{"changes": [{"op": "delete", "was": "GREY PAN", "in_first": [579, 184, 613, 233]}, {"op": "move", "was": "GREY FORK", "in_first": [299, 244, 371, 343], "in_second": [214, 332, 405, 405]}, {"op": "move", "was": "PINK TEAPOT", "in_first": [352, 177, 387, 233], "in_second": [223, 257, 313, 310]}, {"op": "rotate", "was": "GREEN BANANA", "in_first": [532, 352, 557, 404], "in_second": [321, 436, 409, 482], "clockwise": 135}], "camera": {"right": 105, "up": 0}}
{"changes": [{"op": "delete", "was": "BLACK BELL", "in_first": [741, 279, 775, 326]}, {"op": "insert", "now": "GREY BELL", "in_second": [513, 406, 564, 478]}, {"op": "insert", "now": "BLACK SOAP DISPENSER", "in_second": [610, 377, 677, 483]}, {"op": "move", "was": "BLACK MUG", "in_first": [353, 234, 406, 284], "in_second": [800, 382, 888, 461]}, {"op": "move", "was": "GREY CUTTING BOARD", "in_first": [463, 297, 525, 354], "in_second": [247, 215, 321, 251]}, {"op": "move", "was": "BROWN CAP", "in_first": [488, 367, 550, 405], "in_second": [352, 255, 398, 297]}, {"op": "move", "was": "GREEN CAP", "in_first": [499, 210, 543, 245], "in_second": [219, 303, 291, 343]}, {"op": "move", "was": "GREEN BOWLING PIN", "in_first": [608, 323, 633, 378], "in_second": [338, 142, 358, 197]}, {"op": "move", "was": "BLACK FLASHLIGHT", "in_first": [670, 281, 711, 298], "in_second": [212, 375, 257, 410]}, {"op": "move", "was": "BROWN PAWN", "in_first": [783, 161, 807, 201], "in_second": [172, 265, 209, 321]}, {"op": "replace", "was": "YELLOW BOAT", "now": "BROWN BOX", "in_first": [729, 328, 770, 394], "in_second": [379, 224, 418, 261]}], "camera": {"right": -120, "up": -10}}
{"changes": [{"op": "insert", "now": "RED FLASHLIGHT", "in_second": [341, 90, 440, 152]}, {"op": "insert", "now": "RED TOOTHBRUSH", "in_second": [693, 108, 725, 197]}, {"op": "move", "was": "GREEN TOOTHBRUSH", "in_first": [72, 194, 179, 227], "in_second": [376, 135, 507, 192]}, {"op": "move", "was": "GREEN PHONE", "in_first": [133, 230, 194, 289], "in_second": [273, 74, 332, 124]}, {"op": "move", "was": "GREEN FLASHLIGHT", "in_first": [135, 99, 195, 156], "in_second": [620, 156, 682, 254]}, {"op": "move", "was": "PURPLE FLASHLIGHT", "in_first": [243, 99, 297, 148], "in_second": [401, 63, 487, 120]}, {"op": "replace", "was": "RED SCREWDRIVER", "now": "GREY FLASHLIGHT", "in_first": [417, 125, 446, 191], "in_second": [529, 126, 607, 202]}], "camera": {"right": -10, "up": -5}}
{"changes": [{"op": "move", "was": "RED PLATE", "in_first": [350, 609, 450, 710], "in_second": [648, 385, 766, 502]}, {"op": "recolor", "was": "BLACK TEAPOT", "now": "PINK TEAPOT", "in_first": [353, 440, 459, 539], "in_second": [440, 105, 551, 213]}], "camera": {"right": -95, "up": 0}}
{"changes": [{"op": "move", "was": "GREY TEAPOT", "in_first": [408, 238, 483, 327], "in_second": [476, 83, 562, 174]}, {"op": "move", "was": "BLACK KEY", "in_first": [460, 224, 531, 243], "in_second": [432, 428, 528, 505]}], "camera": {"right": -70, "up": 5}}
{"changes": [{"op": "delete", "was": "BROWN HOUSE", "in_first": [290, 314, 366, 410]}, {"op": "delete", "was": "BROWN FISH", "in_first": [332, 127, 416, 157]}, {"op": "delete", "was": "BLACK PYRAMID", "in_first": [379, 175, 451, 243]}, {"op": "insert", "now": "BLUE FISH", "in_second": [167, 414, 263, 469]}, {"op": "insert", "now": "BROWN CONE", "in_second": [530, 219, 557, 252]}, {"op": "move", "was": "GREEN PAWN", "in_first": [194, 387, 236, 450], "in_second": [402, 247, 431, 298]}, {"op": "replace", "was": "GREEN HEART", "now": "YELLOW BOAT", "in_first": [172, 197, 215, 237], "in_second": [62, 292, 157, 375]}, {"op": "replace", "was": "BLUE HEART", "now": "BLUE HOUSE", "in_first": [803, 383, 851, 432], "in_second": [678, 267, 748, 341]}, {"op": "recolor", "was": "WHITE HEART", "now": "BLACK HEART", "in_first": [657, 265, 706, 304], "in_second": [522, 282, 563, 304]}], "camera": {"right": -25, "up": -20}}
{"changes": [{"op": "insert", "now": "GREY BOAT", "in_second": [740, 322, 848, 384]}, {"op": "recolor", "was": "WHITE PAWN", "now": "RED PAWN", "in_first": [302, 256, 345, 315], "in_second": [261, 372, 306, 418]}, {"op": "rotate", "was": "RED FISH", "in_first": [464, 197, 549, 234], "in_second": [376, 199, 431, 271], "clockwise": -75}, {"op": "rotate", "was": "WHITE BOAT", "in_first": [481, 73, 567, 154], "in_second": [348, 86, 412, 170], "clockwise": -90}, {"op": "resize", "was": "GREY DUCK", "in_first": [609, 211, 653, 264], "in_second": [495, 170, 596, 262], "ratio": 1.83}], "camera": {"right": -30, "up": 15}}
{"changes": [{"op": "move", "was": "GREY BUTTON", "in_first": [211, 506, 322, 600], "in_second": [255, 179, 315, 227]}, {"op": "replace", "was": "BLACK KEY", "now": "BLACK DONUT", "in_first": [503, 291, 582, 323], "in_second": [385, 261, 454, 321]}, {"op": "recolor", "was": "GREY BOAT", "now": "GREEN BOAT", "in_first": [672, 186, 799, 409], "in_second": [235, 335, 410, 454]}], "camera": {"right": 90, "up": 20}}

**WORK TO BE COMPLETED**
How many lines in the records above contain the word "PINK"? Answer with the number alone.

**SOLUTION TO THIS PROBLEM**
2